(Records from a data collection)
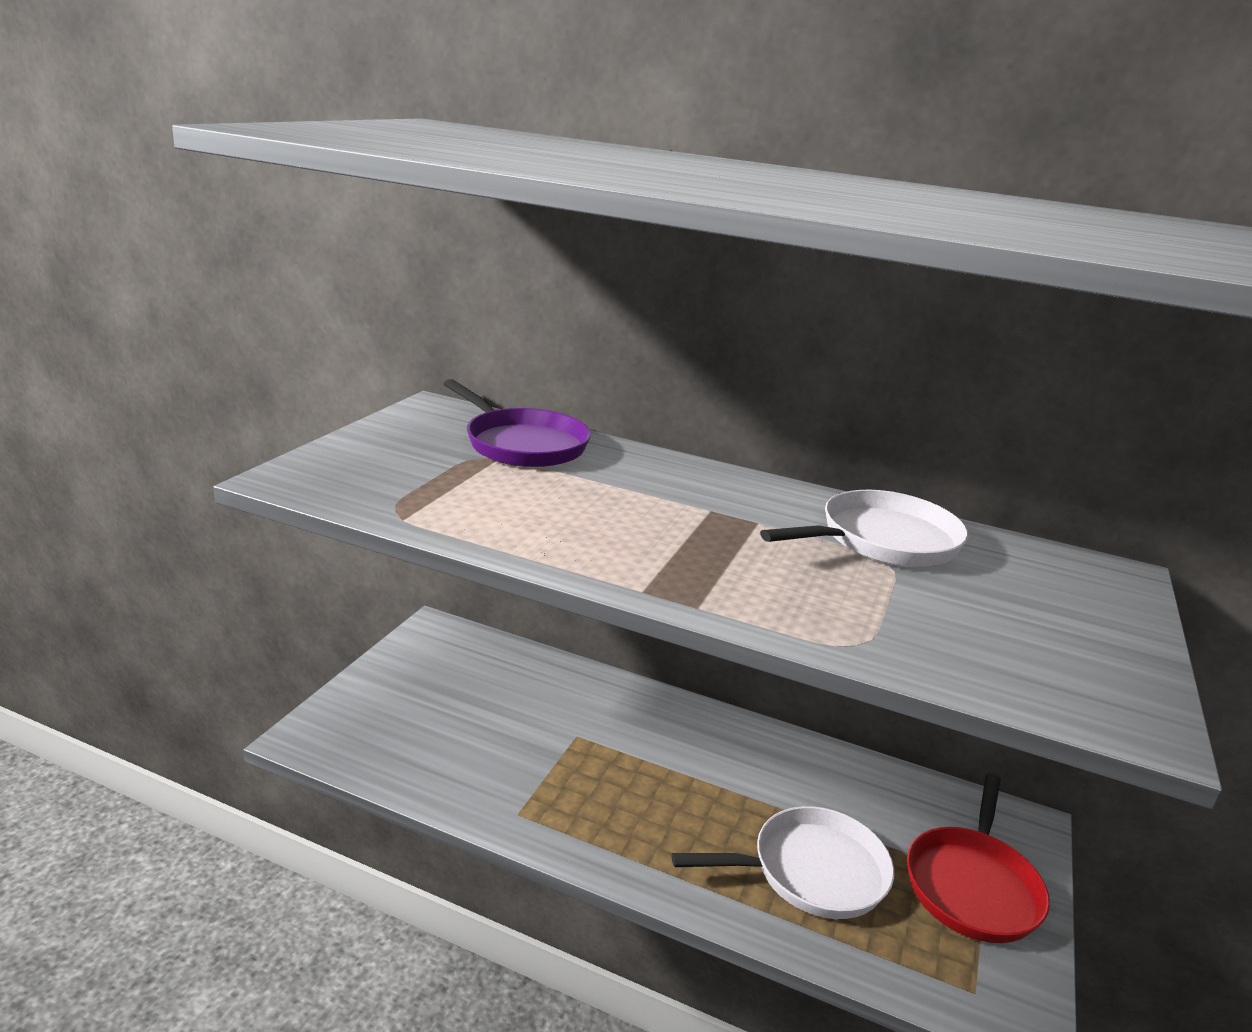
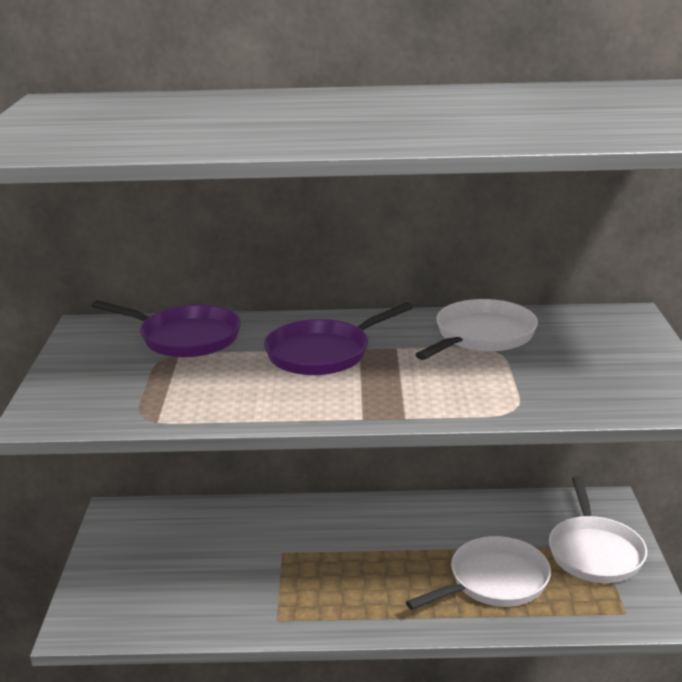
camera: 20 degrees left, 0 degrees up
red pan [907,773,1050,943] -> white pan [549,476,647,583]
none -> purple pan [264,302,413,375]

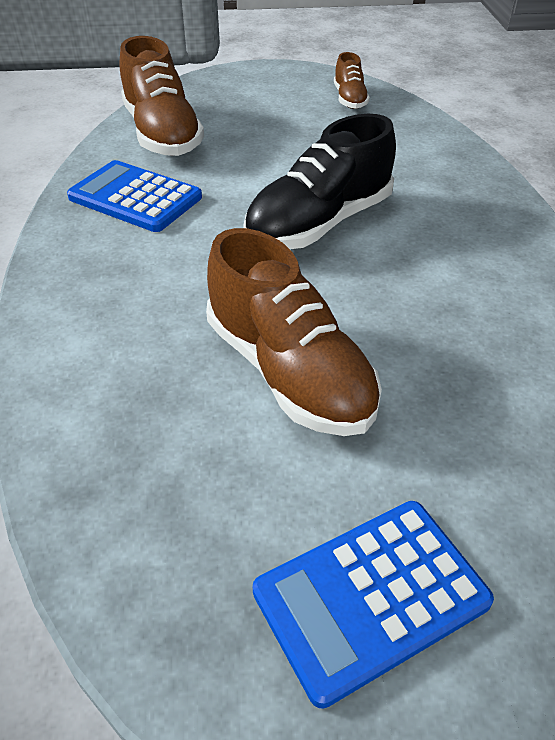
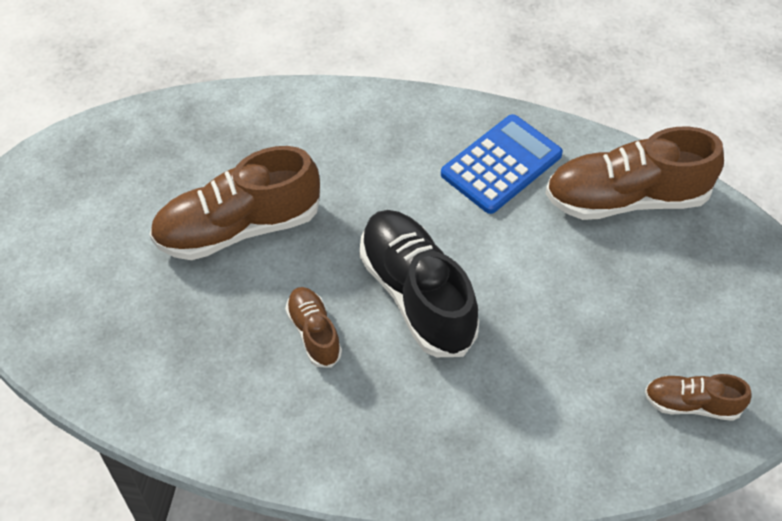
camera: 105 degrees right, 10 degrees up
blue calculator [253,501,494,709] -> none
none -> brown shoe [285,287,342,368]

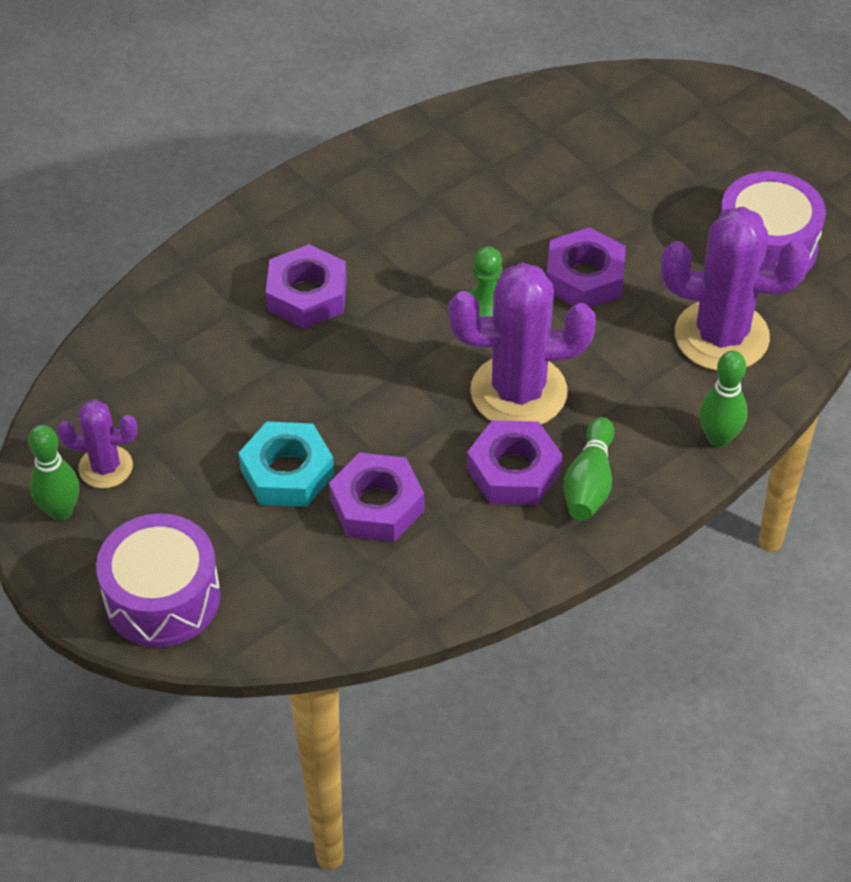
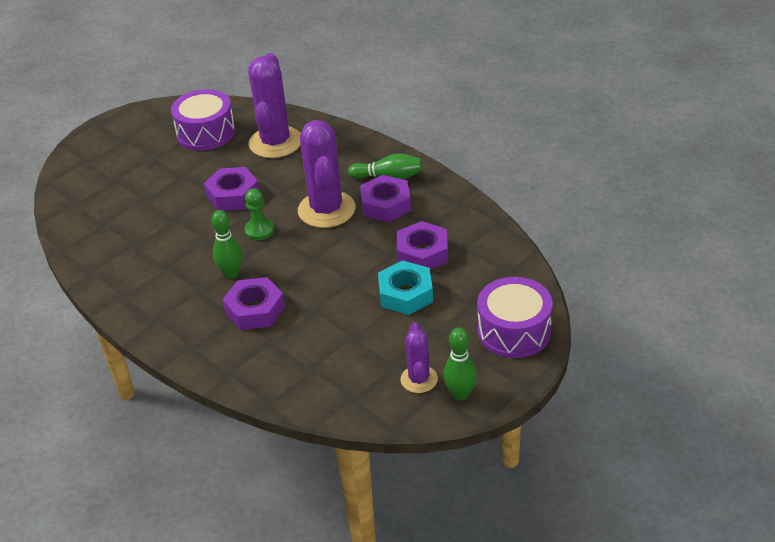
camera: 95 degrees left, 10 degrees down
green bowling pin [700,351,747,447] -> green bowling pin moved to [211,210,242,279]

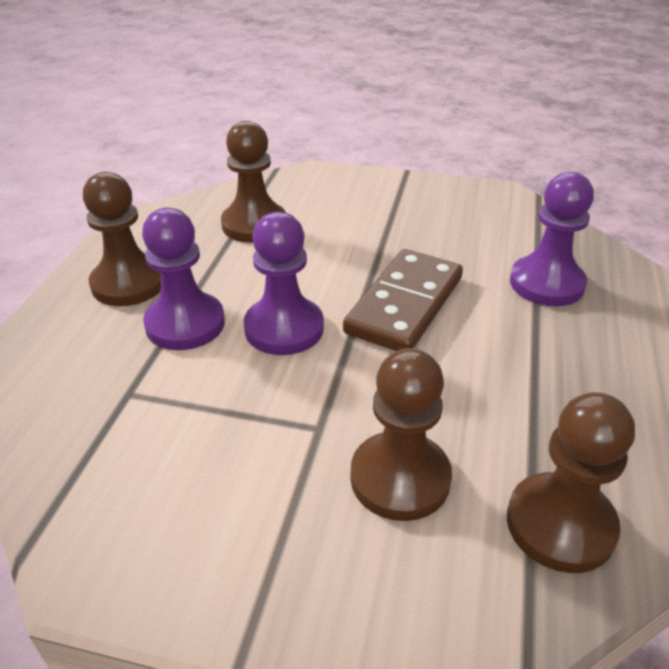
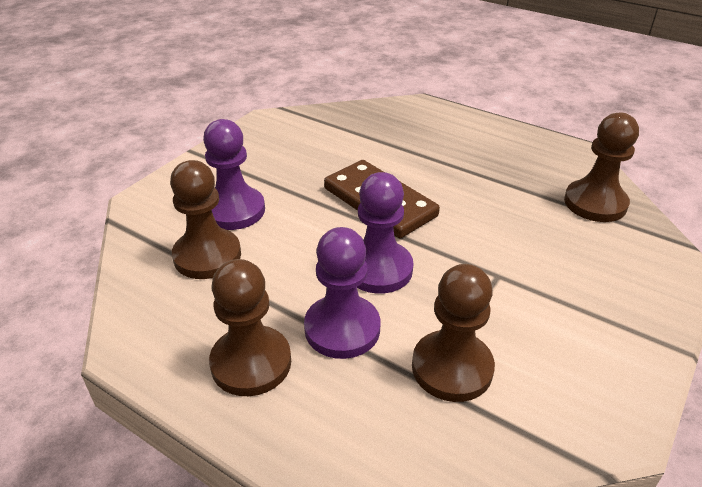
camera: 70 degrees left, 0 degrees up
brown pawn [350,348,452,521] -> brown pawn moved to [412,264,495,402]
purple pawn [510,172,594,306] -> purple pawn moved to [203,119,265,230]

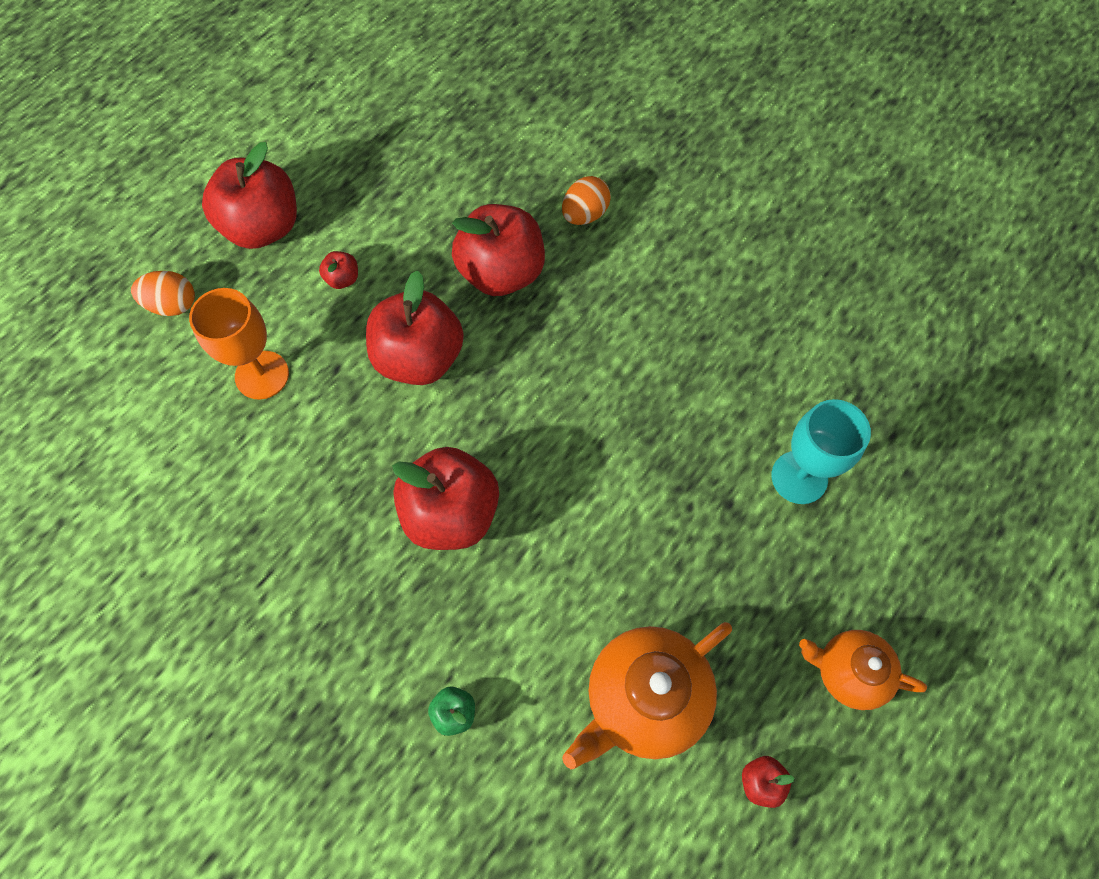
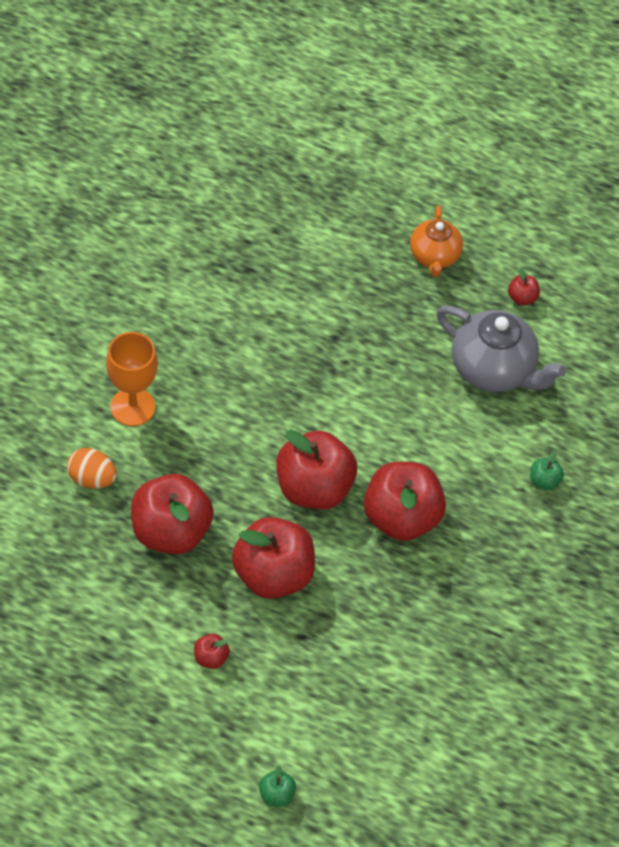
camera: 110 degrees left, 10 degrees down
orange egg [131,271,195,316] -> green apple [259,765,296,806]
orange goblet [189,288,289,400] -> orange goblet moved to [106,332,158,426]
red apple [202,142,297,249] -> red apple moved to [276,429,357,510]
orange teapot [562,622,732,769] -> grey teapot [437,306,566,392]
turquoise goblet [771,399,871,504] -> none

- Description of the task -
Above are some records. Output exactly the lines from the one that contains "camera: 105 degrees right, 10 degrees up" to the one that contains "purple pawn [510,172,594,306]", keeping both, and omit the pictures.

- Response to this task -
camera: 105 degrees right, 10 degrees up
blue calculator [253,501,494,709] -> none
none -> brown shoe [285,287,342,368]

camera: 95 degrees left, 10 degrees down
green bowling pin [700,351,747,447] -> green bowling pin moved to [211,210,242,279]

camera: 70 degrees left, 0 degrees up
brown pawn [350,348,452,521] -> brown pawn moved to [412,264,495,402]
purple pawn [510,172,594,306] -> purple pawn moved to [203,119,265,230]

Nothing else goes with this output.